= What is expected =
Find the line containing "Show me where adipose tissue is.". Return it and every line after it, unchanged, up to and including the last line.

── Given data

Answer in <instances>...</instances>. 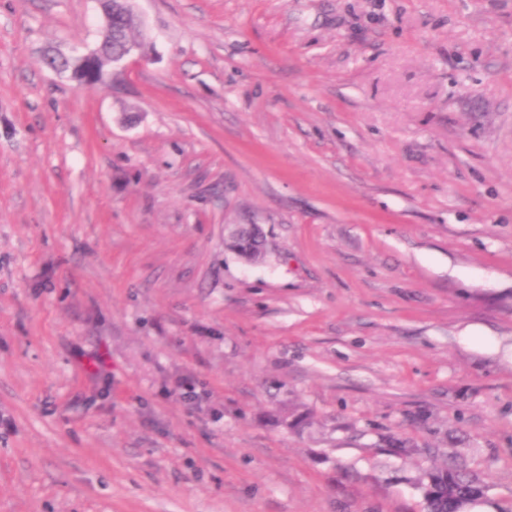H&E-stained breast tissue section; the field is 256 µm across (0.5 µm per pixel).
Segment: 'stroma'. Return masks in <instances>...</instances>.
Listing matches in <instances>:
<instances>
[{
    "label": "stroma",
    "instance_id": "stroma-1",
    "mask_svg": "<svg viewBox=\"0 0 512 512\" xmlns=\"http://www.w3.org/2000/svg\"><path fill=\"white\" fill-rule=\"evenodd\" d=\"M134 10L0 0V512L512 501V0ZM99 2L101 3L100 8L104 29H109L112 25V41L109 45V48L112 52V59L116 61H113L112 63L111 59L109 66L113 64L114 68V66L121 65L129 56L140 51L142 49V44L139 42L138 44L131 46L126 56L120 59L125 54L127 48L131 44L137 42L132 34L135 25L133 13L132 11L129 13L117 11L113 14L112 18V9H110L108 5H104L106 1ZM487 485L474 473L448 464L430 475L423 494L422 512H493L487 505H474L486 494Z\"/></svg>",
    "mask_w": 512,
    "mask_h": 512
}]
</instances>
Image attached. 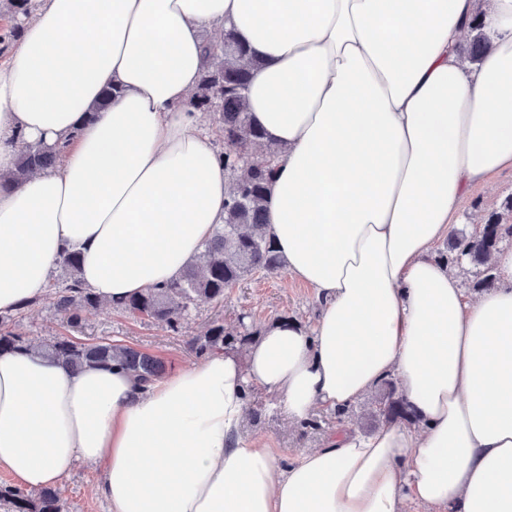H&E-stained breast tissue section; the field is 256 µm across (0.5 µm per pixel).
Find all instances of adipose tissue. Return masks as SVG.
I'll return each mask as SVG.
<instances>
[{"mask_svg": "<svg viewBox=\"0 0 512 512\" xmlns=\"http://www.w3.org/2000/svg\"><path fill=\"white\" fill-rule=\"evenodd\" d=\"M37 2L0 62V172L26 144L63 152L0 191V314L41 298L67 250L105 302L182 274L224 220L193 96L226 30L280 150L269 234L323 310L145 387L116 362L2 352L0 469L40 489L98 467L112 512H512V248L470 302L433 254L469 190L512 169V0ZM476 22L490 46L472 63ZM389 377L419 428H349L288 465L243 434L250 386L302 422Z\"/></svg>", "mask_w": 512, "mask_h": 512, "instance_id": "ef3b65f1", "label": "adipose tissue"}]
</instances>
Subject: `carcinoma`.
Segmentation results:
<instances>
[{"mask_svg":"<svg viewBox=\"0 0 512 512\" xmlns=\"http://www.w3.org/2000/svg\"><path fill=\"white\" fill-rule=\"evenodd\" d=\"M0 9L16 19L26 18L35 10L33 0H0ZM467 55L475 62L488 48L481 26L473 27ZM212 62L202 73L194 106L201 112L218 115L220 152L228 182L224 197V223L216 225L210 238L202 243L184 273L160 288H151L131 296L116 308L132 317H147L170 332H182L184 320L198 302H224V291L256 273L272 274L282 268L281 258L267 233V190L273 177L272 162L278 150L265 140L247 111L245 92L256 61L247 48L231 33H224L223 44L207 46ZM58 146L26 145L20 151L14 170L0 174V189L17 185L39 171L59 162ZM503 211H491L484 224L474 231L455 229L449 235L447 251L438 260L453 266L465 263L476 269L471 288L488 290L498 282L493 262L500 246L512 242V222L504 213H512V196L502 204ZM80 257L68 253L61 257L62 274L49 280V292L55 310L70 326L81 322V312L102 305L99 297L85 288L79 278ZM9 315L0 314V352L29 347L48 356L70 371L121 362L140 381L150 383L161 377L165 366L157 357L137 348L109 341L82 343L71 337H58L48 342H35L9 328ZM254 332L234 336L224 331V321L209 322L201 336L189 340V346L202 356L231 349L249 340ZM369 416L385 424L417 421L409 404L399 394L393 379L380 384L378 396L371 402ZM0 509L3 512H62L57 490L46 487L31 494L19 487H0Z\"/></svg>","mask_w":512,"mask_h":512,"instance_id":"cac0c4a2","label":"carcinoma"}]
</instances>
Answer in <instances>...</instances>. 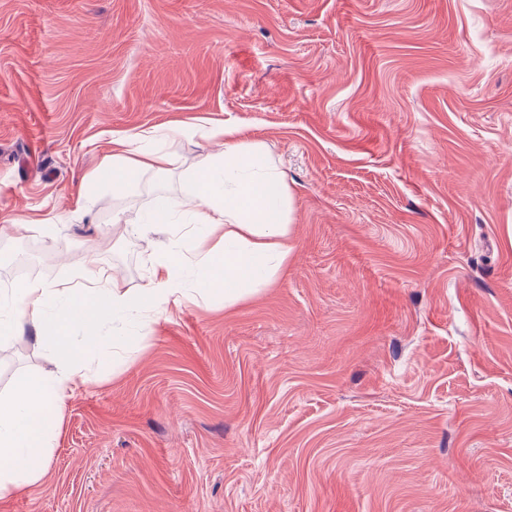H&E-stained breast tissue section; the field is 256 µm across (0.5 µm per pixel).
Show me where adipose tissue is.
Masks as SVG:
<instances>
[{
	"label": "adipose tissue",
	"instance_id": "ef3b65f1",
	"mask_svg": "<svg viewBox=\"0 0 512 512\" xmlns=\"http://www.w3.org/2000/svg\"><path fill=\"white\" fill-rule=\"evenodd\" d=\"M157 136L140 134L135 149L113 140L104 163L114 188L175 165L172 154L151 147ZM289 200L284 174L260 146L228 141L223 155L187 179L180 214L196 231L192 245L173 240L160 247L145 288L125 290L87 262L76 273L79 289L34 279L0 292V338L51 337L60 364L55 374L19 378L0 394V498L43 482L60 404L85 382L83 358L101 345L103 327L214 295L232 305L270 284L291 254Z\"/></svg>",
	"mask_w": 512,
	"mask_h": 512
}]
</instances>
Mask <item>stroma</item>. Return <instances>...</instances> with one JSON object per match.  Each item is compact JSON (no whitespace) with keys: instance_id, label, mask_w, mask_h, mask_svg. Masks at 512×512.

────

= Answer for this exercise =
Show me where adipose tissue is.
Masks as SVG:
<instances>
[{
	"label": "adipose tissue",
	"instance_id": "ef3b65f1",
	"mask_svg": "<svg viewBox=\"0 0 512 512\" xmlns=\"http://www.w3.org/2000/svg\"><path fill=\"white\" fill-rule=\"evenodd\" d=\"M157 136L140 134L135 149L113 140L104 163L114 188L175 165L172 154L151 147ZM289 200L284 174L260 146L228 141L223 155L187 179L180 214L196 231L192 245L173 240L160 247L145 288L125 290L87 262L76 273L79 289L34 279L0 292V338L51 337L60 364L55 374L19 378L0 394V498L43 482L60 404L85 382L83 358L101 345L103 327L214 295L232 305L270 284L291 254Z\"/></svg>",
	"mask_w": 512,
	"mask_h": 512
}]
</instances>
Mask <item>stroma</item>. Return <instances>...</instances> with one JSON object per match.  Each item is compact JSON (no whitespace) with keys: instance_id, label, mask_w, mask_h, mask_svg. Masks at 512×512.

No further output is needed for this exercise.